**Data listing:**

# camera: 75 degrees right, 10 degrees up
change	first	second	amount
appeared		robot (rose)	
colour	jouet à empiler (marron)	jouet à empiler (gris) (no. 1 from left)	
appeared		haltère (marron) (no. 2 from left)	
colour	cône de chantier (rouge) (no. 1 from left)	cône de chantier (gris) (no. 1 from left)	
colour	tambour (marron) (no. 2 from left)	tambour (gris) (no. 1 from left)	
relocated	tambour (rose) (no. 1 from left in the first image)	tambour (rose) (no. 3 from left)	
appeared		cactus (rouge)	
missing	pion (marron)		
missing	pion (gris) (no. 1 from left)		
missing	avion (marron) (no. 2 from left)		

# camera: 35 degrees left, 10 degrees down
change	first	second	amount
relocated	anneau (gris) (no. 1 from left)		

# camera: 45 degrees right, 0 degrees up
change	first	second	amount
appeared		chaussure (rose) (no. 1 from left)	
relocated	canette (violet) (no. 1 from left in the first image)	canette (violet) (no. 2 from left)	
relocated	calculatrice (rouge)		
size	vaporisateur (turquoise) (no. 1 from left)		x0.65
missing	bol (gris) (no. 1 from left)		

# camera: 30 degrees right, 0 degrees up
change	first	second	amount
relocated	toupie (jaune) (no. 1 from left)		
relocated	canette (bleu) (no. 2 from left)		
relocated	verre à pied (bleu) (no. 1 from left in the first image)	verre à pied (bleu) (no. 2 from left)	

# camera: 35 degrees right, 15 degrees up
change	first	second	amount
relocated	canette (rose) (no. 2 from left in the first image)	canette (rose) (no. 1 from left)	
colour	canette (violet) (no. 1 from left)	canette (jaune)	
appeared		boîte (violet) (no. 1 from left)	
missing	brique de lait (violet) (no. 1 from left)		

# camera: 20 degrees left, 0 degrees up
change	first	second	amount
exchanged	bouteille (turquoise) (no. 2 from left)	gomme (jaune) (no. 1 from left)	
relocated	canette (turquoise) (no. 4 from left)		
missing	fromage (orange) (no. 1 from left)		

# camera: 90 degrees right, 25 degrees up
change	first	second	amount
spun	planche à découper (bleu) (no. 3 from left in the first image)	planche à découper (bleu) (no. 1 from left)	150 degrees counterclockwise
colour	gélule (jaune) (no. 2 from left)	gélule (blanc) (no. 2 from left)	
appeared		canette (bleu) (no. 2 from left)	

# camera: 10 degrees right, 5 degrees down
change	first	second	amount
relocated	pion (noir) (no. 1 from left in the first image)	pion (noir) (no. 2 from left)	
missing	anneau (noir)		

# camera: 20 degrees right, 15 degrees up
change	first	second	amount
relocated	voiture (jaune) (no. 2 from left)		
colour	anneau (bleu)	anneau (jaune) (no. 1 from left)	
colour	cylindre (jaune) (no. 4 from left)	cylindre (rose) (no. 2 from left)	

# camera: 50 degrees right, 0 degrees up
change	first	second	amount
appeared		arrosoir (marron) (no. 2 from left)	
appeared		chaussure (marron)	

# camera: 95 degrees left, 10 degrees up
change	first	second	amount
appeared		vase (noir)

**Your goal:** Reproduce the whole listing above, word for word.

**Response for this exercise:**
# camera: 75 degrees right, 10 degrees up
change	first	second	amount
appeared		robot (rose)	
colour	jouet à empiler (marron)	jouet à empiler (gris) (no. 1 from left)	
appeared		haltère (marron) (no. 2 from left)	
colour	cône de chantier (rouge) (no. 1 from left)	cône de chantier (gris) (no. 1 from left)	
colour	tambour (marron) (no. 2 from left)	tambour (gris) (no. 1 from left)	
relocated	tambour (rose) (no. 1 from left in the first image)	tambour (rose) (no. 3 from left)	
appeared		cactus (rouge)	
missing	pion (marron)		
missing	pion (gris) (no. 1 from left)		
missing	avion (marron) (no. 2 from left)		

# camera: 35 degrees left, 10 degrees down
change	first	second	amount
relocated	anneau (gris) (no. 1 from left)		

# camera: 45 degrees right, 0 degrees up
change	first	second	amount
appeared		chaussure (rose) (no. 1 from left)	
relocated	canette (violet) (no. 1 from left in the first image)	canette (violet) (no. 2 from left)	
relocated	calculatrice (rouge)		
size	vaporisateur (turquoise) (no. 1 from left)		x0.65
missing	bol (gris) (no. 1 from left)		

# camera: 30 degrees right, 0 degrees up
change	first	second	amount
relocated	toupie (jaune) (no. 1 from left)		
relocated	canette (bleu) (no. 2 from left)		
relocated	verre à pied (bleu) (no. 1 from left in the first image)	verre à pied (bleu) (no. 2 from left)	

# camera: 35 degrees right, 15 degrees up
change	first	second	amount
relocated	canette (rose) (no. 2 from left in the first image)	canette (rose) (no. 1 from left)	
colour	canette (violet) (no. 1 from left)	canette (jaune)	
appeared		boîte (violet) (no. 1 from left)	
missing	brique de lait (violet) (no. 1 from left)		

# camera: 20 degrees left, 0 degrees up
change	first	second	amount
exchanged	bouteille (turquoise) (no. 2 from left)	gomme (jaune) (no. 1 from left)	
relocated	canette (turquoise) (no. 4 from left)		
missing	fromage (orange) (no. 1 from left)		

# camera: 90 degrees right, 25 degrees up
change	first	second	amount
spun	planche à découper (bleu) (no. 3 from left in the first image)	planche à découper (bleu) (no. 1 from left)	150 degrees counterclockwise
colour	gélule (jaune) (no. 2 from left)	gélule (blanc) (no. 2 from left)	
appeared		canette (bleu) (no. 2 from left)	

# camera: 10 degrees right, 5 degrees down
change	first	second	amount
relocated	pion (noir) (no. 1 from left in the first image)	pion (noir) (no. 2 from left)	
missing	anneau (noir)		

# camera: 20 degrees right, 15 degrees up
change	first	second	amount
relocated	voiture (jaune) (no. 2 from left)		
colour	anneau (bleu)	anneau (jaune) (no. 1 from left)	
colour	cylindre (jaune) (no. 4 from left)	cylindre (rose) (no. 2 from left)	

# camera: 50 degrees right, 0 degrees up
change	first	second	amount
appeared		arrosoir (marron) (no. 2 from left)	
appeared		chaussure (marron)	

# camera: 95 degrees left, 10 degrees up
change	first	second	amount
appeared		vase (noir)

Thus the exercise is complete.